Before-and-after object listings
──────────────────────────────
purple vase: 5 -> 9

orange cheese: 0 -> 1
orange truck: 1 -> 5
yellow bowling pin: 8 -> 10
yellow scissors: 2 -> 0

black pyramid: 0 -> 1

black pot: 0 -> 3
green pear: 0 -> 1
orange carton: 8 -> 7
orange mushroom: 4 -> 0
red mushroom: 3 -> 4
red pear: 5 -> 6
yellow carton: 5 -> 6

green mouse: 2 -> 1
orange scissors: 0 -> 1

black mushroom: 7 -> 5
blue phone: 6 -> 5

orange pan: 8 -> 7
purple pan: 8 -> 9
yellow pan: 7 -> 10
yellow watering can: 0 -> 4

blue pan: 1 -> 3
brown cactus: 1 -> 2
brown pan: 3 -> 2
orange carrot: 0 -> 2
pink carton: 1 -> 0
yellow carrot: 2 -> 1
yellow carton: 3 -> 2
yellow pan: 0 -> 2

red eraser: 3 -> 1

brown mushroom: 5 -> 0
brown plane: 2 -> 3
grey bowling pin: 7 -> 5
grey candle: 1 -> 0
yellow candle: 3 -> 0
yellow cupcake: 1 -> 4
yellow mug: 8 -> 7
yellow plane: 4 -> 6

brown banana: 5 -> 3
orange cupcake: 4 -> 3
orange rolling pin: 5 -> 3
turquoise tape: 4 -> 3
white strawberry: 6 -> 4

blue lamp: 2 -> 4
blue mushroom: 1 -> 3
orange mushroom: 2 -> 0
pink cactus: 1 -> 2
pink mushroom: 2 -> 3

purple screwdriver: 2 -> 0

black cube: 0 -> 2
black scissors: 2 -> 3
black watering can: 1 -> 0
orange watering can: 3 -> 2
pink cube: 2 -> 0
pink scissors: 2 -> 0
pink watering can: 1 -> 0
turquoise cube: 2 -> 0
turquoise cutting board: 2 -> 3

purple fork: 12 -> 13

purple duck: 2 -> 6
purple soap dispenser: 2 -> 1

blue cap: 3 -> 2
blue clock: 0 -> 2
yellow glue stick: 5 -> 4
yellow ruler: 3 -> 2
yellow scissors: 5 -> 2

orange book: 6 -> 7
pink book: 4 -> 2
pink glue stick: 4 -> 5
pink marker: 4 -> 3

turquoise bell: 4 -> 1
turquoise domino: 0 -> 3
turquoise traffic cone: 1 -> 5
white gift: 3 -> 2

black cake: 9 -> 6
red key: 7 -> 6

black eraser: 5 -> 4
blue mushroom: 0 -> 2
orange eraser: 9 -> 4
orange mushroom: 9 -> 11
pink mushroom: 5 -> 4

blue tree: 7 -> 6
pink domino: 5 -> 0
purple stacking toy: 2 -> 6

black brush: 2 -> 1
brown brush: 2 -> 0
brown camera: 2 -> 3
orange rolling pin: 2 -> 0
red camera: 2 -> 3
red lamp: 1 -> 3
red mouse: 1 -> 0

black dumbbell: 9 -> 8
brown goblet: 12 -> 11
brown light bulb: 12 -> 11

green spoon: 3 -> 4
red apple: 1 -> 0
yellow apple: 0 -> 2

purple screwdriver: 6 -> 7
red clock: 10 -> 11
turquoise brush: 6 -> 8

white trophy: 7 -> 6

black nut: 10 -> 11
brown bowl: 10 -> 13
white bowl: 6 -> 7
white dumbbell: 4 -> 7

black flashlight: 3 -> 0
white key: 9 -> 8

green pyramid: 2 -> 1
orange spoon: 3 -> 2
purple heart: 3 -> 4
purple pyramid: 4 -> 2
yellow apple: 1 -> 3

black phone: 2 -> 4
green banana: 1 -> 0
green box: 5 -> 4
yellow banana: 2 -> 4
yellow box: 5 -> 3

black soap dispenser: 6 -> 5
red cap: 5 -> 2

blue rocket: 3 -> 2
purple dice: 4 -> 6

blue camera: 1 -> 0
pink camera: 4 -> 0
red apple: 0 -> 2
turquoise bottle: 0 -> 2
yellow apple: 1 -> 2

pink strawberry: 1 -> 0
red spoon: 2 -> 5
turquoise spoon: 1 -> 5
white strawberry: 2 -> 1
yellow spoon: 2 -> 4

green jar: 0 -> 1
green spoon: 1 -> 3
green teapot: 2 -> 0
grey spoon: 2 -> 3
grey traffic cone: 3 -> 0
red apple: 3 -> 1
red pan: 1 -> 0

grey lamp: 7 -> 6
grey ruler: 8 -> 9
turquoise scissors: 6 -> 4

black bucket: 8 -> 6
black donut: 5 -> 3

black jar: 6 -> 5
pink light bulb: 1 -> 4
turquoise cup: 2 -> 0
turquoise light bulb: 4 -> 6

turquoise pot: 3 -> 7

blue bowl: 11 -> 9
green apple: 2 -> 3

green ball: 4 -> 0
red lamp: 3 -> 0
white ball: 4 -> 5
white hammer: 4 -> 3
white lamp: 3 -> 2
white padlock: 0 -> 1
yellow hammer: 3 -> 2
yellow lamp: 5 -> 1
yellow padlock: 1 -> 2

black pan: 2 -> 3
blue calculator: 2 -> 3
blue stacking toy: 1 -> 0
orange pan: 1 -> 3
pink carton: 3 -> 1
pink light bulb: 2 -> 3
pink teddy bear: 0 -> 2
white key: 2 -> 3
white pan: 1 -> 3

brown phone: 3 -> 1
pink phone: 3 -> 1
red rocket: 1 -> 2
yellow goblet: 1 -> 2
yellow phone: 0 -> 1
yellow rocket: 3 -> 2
──────────────────────────────
## PROMPT
Where a line above holds the string "carton", copy that line.

## SOLUTION BELOW
orange carton: 8 -> 7
yellow carton: 5 -> 6
pink carton: 1 -> 0
yellow carton: 3 -> 2
pink carton: 3 -> 1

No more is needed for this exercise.